(Dataset items)
►
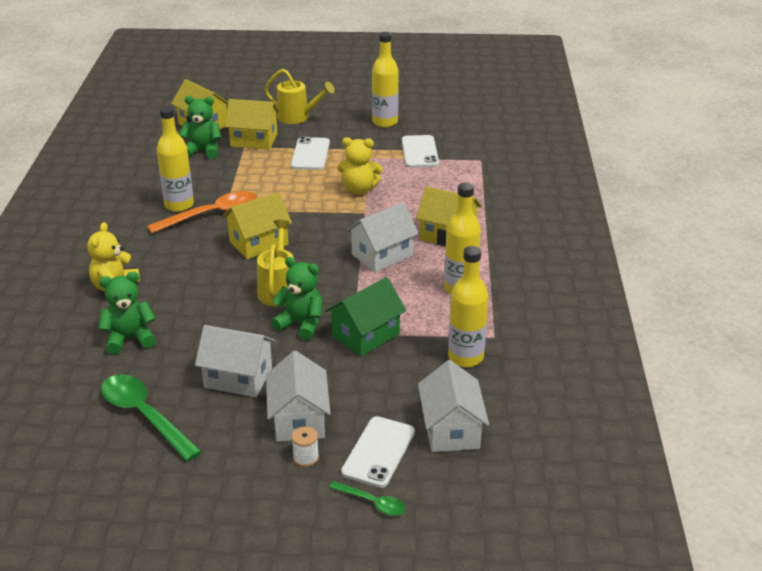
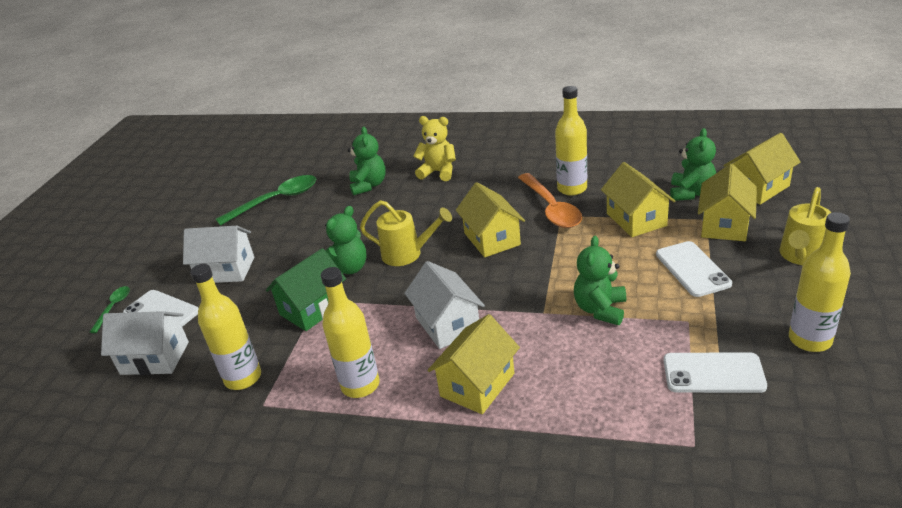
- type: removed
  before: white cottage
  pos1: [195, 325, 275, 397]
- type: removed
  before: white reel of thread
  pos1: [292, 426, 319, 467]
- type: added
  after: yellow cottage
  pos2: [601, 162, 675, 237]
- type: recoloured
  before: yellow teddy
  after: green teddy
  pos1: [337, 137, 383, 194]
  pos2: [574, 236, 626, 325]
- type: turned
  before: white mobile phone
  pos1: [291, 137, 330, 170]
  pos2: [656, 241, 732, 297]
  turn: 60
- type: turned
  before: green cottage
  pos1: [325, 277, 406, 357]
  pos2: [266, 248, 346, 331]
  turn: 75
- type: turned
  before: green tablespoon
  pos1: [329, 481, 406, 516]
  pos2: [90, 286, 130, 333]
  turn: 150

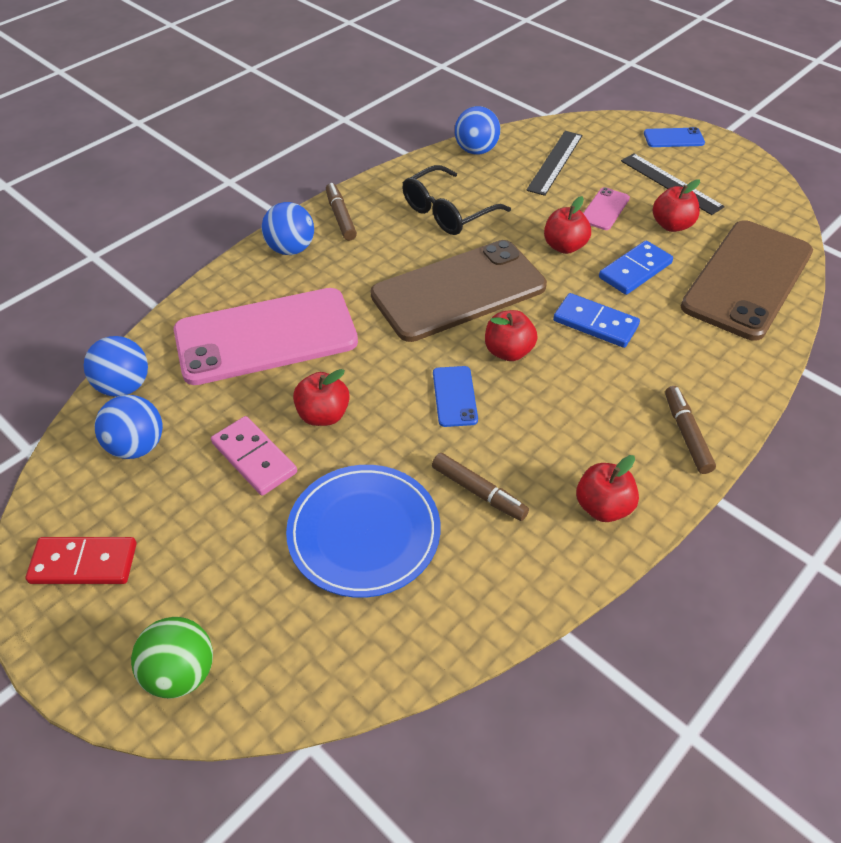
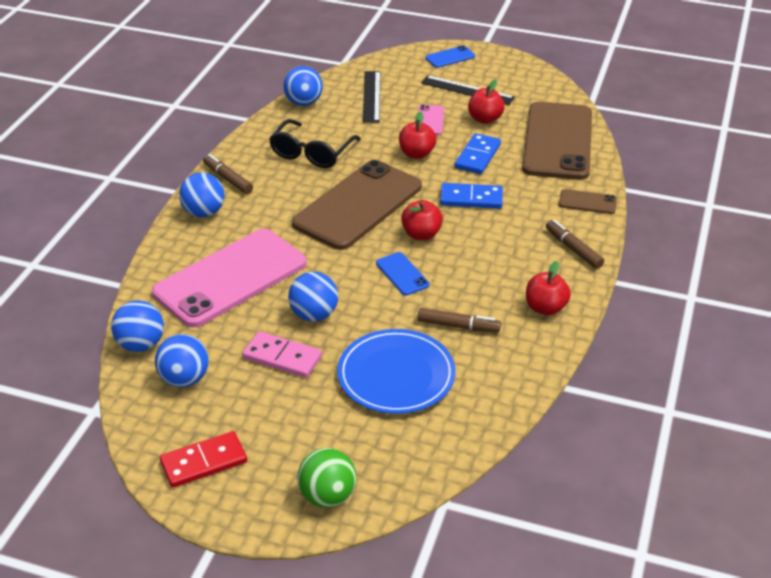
- type: added
  after: russet mobile phone
  pos2: [559, 189, 617, 214]
- type: replaced
  before: scarlet apple fruit
  after: royal blue sphere
  pos1: [293, 369, 350, 426]
  pos2: [288, 272, 338, 322]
◄
Copy each line from the entries above that has the word "cottage" in it.

  before: white cottage
  after: yellow cottage
  before: green cottage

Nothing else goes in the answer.